— ASSIGNMENT —
Down to the final line, return the records unchanged.

Data items:
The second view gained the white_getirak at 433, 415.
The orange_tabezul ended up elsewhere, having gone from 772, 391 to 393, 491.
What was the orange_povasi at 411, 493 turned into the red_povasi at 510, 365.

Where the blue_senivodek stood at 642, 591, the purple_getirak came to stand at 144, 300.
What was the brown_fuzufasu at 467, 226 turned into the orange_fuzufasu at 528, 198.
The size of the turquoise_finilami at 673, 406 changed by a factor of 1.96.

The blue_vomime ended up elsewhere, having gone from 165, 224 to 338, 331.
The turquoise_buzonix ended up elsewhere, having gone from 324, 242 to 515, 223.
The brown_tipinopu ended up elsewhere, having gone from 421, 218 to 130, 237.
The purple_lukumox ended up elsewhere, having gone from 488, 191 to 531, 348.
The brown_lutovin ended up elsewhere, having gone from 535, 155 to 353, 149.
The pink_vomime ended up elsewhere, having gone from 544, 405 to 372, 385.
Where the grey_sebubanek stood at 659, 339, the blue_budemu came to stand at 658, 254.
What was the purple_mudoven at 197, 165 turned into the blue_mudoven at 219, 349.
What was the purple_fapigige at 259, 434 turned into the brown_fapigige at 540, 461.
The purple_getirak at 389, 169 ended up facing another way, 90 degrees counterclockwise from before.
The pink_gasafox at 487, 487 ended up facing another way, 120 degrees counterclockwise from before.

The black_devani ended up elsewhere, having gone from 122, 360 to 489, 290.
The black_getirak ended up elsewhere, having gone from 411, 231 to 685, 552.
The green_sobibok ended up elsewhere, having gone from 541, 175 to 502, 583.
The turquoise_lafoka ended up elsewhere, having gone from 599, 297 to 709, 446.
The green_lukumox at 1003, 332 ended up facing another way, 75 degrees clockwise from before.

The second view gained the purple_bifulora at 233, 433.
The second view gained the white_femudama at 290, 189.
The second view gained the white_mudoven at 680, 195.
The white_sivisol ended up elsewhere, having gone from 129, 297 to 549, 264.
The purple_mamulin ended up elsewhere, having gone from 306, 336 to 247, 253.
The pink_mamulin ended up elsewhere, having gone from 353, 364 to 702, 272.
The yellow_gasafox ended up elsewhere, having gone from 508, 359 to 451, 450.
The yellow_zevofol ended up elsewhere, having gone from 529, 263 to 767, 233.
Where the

— RESULT FOR THIS EXERCISE —
The second view gained the white_getirak at 433, 415.
The orange_tabezul ended up elsewhere, having gone from 772, 391 to 393, 491.
What was the orange_povasi at 411, 493 turned into the red_povasi at 510, 365.

Where the blue_senivodek stood at 642, 591, the purple_getirak came to stand at 144, 300.
What was the brown_fuzufasu at 467, 226 turned into the orange_fuzufasu at 528, 198.
The size of the turquoise_finilami at 673, 406 changed by a factor of 1.96.

The blue_vomime ended up elsewhere, having gone from 165, 224 to 338, 331.
The turquoise_buzonix ended up elsewhere, having gone from 324, 242 to 515, 223.
The brown_tipinopu ended up elsewhere, having gone from 421, 218 to 130, 237.
The purple_lukumox ended up elsewhere, having gone from 488, 191 to 531, 348.
The brown_lutovin ended up elsewhere, having gone from 535, 155 to 353, 149.
The pink_vomime ended up elsewhere, having gone from 544, 405 to 372, 385.
Where the grey_sebubanek stood at 659, 339, the blue_budemu came to stand at 658, 254.
What was the purple_mudoven at 197, 165 turned into the blue_mudoven at 219, 349.
What was the purple_fapigige at 259, 434 turned into the brown_fapigige at 540, 461.
The purple_getirak at 389, 169 ended up facing another way, 90 degrees counterclockwise from before.
The pink_gasafox at 487, 487 ended up facing another way, 120 degrees counterclockwise from before.

The black_devani ended up elsewhere, having gone from 122, 360 to 489, 290.
The black_getirak ended up elsewhere, having gone from 411, 231 to 685, 552.
The green_sobibok ended up elsewhere, having gone from 541, 175 to 502, 583.
The turquoise_lafoka ended up elsewhere, having gone from 599, 297 to 709, 446.
The green_lukumox at 1003, 332 ended up facing another way, 75 degrees clockwise from before.

The second view gained the purple_bifulora at 233, 433.
The second view gained the white_femudama at 290, 189.
The second view gained the white_mudoven at 680, 195.
The white_sivisol ended up elsewhere, having gone from 129, 297 to 549, 264.
The purple_mamulin ended up elsewhere, having gone from 306, 336 to 247, 253.
The pink_mamulin ended up elsewhere, having gone from 353, 364 to 702, 272.
The yellow_gasafox ended up elsewhere, having gone from 508, 359 to 451, 450.
The yellow_zevofol ended up elsewhere, having gone from 529, 263 to 767, 233.
Where the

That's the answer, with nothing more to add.